Brief: What is needed is an exact copy of all the records below.

────────────────────────────────────────

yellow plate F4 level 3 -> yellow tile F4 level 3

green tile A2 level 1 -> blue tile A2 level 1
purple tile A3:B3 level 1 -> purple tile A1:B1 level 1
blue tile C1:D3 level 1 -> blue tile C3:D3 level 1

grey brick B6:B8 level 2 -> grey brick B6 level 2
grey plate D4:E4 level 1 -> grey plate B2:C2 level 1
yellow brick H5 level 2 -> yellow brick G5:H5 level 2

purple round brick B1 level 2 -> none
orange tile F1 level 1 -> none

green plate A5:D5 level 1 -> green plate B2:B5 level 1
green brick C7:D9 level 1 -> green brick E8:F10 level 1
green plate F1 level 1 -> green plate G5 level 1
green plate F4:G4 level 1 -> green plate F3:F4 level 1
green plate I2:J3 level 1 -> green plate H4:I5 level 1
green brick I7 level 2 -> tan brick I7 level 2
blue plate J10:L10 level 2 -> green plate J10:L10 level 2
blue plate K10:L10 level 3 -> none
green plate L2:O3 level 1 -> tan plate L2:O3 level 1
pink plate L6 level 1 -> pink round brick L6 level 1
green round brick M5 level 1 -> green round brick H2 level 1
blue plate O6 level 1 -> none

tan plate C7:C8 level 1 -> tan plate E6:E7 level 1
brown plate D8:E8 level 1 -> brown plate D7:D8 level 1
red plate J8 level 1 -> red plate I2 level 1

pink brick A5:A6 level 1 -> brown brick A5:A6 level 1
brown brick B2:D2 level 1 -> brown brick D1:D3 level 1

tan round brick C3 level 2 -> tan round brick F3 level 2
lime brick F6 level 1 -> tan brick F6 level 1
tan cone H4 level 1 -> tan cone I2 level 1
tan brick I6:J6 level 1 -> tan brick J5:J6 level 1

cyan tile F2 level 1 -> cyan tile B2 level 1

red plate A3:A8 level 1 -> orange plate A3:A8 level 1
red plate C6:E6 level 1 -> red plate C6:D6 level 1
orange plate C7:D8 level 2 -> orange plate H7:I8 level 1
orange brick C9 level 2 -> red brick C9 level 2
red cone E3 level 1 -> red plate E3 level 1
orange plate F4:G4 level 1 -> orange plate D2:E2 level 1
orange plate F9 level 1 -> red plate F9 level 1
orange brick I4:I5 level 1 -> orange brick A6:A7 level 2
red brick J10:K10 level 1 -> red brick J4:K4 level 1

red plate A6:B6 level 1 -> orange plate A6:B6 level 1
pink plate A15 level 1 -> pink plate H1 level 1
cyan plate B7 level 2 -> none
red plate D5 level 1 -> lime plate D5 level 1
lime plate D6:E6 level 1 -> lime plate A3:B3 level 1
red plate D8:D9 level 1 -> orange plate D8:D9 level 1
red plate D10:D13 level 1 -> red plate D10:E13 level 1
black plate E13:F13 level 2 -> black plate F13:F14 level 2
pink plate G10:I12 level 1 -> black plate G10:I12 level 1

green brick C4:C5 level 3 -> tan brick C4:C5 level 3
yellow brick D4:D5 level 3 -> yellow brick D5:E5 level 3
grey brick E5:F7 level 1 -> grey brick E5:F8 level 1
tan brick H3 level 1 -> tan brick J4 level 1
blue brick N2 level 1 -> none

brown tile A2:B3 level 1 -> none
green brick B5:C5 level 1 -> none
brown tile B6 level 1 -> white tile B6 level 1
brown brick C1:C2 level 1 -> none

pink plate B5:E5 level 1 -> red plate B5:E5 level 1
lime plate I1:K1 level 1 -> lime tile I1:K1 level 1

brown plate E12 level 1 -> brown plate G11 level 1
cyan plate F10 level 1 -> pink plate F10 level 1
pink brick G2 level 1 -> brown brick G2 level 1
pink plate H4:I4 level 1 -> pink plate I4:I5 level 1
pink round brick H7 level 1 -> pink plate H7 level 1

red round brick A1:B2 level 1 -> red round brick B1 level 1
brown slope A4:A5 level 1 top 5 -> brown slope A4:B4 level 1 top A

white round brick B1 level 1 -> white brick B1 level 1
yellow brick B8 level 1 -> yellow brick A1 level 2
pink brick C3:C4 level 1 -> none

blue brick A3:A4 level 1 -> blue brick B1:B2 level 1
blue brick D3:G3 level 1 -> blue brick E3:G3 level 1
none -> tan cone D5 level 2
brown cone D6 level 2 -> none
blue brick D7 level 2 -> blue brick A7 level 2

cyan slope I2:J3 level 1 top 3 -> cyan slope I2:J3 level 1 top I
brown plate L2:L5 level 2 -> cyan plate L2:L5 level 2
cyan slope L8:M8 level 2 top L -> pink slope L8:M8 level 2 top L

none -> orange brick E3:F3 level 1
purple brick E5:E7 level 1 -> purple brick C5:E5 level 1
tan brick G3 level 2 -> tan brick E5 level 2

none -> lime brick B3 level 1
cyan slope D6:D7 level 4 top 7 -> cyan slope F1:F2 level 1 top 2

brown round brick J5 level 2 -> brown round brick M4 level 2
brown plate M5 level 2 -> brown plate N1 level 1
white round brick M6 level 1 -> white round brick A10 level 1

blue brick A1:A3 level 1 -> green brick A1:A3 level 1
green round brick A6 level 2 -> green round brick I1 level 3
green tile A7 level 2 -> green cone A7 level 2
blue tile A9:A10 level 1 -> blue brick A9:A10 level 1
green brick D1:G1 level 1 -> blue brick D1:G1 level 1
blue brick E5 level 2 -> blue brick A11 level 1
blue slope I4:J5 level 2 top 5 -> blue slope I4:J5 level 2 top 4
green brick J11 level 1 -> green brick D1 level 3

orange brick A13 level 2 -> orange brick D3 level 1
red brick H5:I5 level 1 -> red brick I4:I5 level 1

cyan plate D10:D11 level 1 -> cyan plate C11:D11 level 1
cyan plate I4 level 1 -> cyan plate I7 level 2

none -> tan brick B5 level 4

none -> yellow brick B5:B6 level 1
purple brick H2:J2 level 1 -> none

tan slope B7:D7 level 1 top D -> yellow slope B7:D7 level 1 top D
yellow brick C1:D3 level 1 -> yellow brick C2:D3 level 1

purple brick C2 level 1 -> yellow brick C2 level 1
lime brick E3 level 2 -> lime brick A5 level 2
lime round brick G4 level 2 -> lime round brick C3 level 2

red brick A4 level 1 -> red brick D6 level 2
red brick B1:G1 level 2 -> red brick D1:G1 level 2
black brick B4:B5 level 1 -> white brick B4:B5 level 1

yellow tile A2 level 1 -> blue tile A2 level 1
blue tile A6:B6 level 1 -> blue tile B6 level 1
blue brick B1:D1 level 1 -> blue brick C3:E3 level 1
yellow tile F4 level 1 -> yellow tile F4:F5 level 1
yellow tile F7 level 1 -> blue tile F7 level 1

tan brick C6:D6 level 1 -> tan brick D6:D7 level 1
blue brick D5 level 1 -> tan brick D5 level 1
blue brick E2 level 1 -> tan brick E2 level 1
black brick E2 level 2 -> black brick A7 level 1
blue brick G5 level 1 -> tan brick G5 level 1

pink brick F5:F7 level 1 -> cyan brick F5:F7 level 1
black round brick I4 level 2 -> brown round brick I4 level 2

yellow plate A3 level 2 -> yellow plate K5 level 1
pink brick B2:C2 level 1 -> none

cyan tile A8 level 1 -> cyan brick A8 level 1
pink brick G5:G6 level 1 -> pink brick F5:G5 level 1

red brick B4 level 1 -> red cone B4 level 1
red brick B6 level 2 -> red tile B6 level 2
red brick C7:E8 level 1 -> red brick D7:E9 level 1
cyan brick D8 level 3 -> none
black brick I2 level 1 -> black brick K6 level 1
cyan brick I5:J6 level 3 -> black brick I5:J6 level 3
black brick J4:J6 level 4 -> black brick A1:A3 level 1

────────────────────────────────────────

Written answer:
yellow plate F4 level 3 -> yellow tile F4 level 3

green tile A2 level 1 -> blue tile A2 level 1
purple tile A3:B3 level 1 -> purple tile A1:B1 level 1
blue tile C1:D3 level 1 -> blue tile C3:D3 level 1

grey brick B6:B8 level 2 -> grey brick B6 level 2
grey plate D4:E4 level 1 -> grey plate B2:C2 level 1
yellow brick H5 level 2 -> yellow brick G5:H5 level 2

purple round brick B1 level 2 -> none
orange tile F1 level 1 -> none

green plate A5:D5 level 1 -> green plate B2:B5 level 1
green brick C7:D9 level 1 -> green brick E8:F10 level 1
green plate F1 level 1 -> green plate G5 level 1
green plate F4:G4 level 1 -> green plate F3:F4 level 1
green plate I2:J3 level 1 -> green plate H4:I5 level 1
green brick I7 level 2 -> tan brick I7 level 2
blue plate J10:L10 level 2 -> green plate J10:L10 level 2
blue plate K10:L10 level 3 -> none
green plate L2:O3 level 1 -> tan plate L2:O3 level 1
pink plate L6 level 1 -> pink round brick L6 level 1
green round brick M5 level 1 -> green round brick H2 level 1
blue plate O6 level 1 -> none

tan plate C7:C8 level 1 -> tan plate E6:E7 level 1
brown plate D8:E8 level 1 -> brown plate D7:D8 level 1
red plate J8 level 1 -> red plate I2 level 1

pink brick A5:A6 level 1 -> brown brick A5:A6 level 1
brown brick B2:D2 level 1 -> brown brick D1:D3 level 1

tan round brick C3 level 2 -> tan round brick F3 level 2
lime brick F6 level 1 -> tan brick F6 level 1
tan cone H4 level 1 -> tan cone I2 level 1
tan brick I6:J6 level 1 -> tan brick J5:J6 level 1

cyan tile F2 level 1 -> cyan tile B2 level 1

red plate A3:A8 level 1 -> orange plate A3:A8 level 1
red plate C6:E6 level 1 -> red plate C6:D6 level 1
orange plate C7:D8 level 2 -> orange plate H7:I8 level 1
orange brick C9 level 2 -> red brick C9 level 2
red cone E3 level 1 -> red plate E3 level 1
orange plate F4:G4 level 1 -> orange plate D2:E2 level 1
orange plate F9 level 1 -> red plate F9 level 1
orange brick I4:I5 level 1 -> orange brick A6:A7 level 2
red brick J10:K10 level 1 -> red brick J4:K4 level 1

red plate A6:B6 level 1 -> orange plate A6:B6 level 1
pink plate A15 level 1 -> pink plate H1 level 1
cyan plate B7 level 2 -> none
red plate D5 level 1 -> lime plate D5 level 1
lime plate D6:E6 level 1 -> lime plate A3:B3 level 1
red plate D8:D9 level 1 -> orange plate D8:D9 level 1
red plate D10:D13 level 1 -> red plate D10:E13 level 1
black plate E13:F13 level 2 -> black plate F13:F14 level 2
pink plate G10:I12 level 1 -> black plate G10:I12 level 1

green brick C4:C5 level 3 -> tan brick C4:C5 level 3
yellow brick D4:D5 level 3 -> yellow brick D5:E5 level 3
grey brick E5:F7 level 1 -> grey brick E5:F8 level 1
tan brick H3 level 1 -> tan brick J4 level 1
blue brick N2 level 1 -> none

brown tile A2:B3 level 1 -> none
green brick B5:C5 level 1 -> none
brown tile B6 level 1 -> white tile B6 level 1
brown brick C1:C2 level 1 -> none

pink plate B5:E5 level 1 -> red plate B5:E5 level 1
lime plate I1:K1 level 1 -> lime tile I1:K1 level 1

brown plate E12 level 1 -> brown plate G11 level 1
cyan plate F10 level 1 -> pink plate F10 level 1
pink brick G2 level 1 -> brown brick G2 level 1
pink plate H4:I4 level 1 -> pink plate I4:I5 level 1
pink round brick H7 level 1 -> pink plate H7 level 1

red round brick A1:B2 level 1 -> red round brick B1 level 1
brown slope A4:A5 level 1 top 5 -> brown slope A4:B4 level 1 top A

white round brick B1 level 1 -> white brick B1 level 1
yellow brick B8 level 1 -> yellow brick A1 level 2
pink brick C3:C4 level 1 -> none

blue brick A3:A4 level 1 -> blue brick B1:B2 level 1
blue brick D3:G3 level 1 -> blue brick E3:G3 level 1
none -> tan cone D5 level 2
brown cone D6 level 2 -> none
blue brick D7 level 2 -> blue brick A7 level 2

cyan slope I2:J3 level 1 top 3 -> cyan slope I2:J3 level 1 top I
brown plate L2:L5 level 2 -> cyan plate L2:L5 level 2
cyan slope L8:M8 level 2 top L -> pink slope L8:M8 level 2 top L

none -> orange brick E3:F3 level 1
purple brick E5:E7 level 1 -> purple brick C5:E5 level 1
tan brick G3 level 2 -> tan brick E5 level 2

none -> lime brick B3 level 1
cyan slope D6:D7 level 4 top 7 -> cyan slope F1:F2 level 1 top 2

brown round brick J5 level 2 -> brown round brick M4 level 2
brown plate M5 level 2 -> brown plate N1 level 1
white round brick M6 level 1 -> white round brick A10 level 1

blue brick A1:A3 level 1 -> green brick A1:A3 level 1
green round brick A6 level 2 -> green round brick I1 level 3
green tile A7 level 2 -> green cone A7 level 2
blue tile A9:A10 level 1 -> blue brick A9:A10 level 1
green brick D1:G1 level 1 -> blue brick D1:G1 level 1
blue brick E5 level 2 -> blue brick A11 level 1
blue slope I4:J5 level 2 top 5 -> blue slope I4:J5 level 2 top 4
green brick J11 level 1 -> green brick D1 level 3

orange brick A13 level 2 -> orange brick D3 level 1
red brick H5:I5 level 1 -> red brick I4:I5 level 1

cyan plate D10:D11 level 1 -> cyan plate C11:D11 level 1
cyan plate I4 level 1 -> cyan plate I7 level 2

none -> tan brick B5 level 4

none -> yellow brick B5:B6 level 1
purple brick H2:J2 level 1 -> none

tan slope B7:D7 level 1 top D -> yellow slope B7:D7 level 1 top D
yellow brick C1:D3 level 1 -> yellow brick C2:D3 level 1

purple brick C2 level 1 -> yellow brick C2 level 1
lime brick E3 level 2 -> lime brick A5 level 2
lime round brick G4 level 2 -> lime round brick C3 level 2

red brick A4 level 1 -> red brick D6 level 2
red brick B1:G1 level 2 -> red brick D1:G1 level 2
black brick B4:B5 level 1 -> white brick B4:B5 level 1

yellow tile A2 level 1 -> blue tile A2 level 1
blue tile A6:B6 level 1 -> blue tile B6 level 1
blue brick B1:D1 level 1 -> blue brick C3:E3 level 1
yellow tile F4 level 1 -> yellow tile F4:F5 level 1
yellow tile F7 level 1 -> blue tile F7 level 1

tan brick C6:D6 level 1 -> tan brick D6:D7 level 1
blue brick D5 level 1 -> tan brick D5 level 1
blue brick E2 level 1 -> tan brick E2 level 1
black brick E2 level 2 -> black brick A7 level 1
blue brick G5 level 1 -> tan brick G5 level 1

pink brick F5:F7 level 1 -> cyan brick F5:F7 level 1
black round brick I4 level 2 -> brown round brick I4 level 2

yellow plate A3 level 2 -> yellow plate K5 level 1
pink brick B2:C2 level 1 -> none

cyan tile A8 level 1 -> cyan brick A8 level 1
pink brick G5:G6 level 1 -> pink brick F5:G5 level 1

red brick B4 level 1 -> red cone B4 level 1
red brick B6 level 2 -> red tile B6 level 2
red brick C7:E8 level 1 -> red brick D7:E9 level 1
cyan brick D8 level 3 -> none
black brick I2 level 1 -> black brick K6 level 1
cyan brick I5:J6 level 3 -> black brick I5:J6 level 3
black brick J4:J6 level 4 -> black brick A1:A3 level 1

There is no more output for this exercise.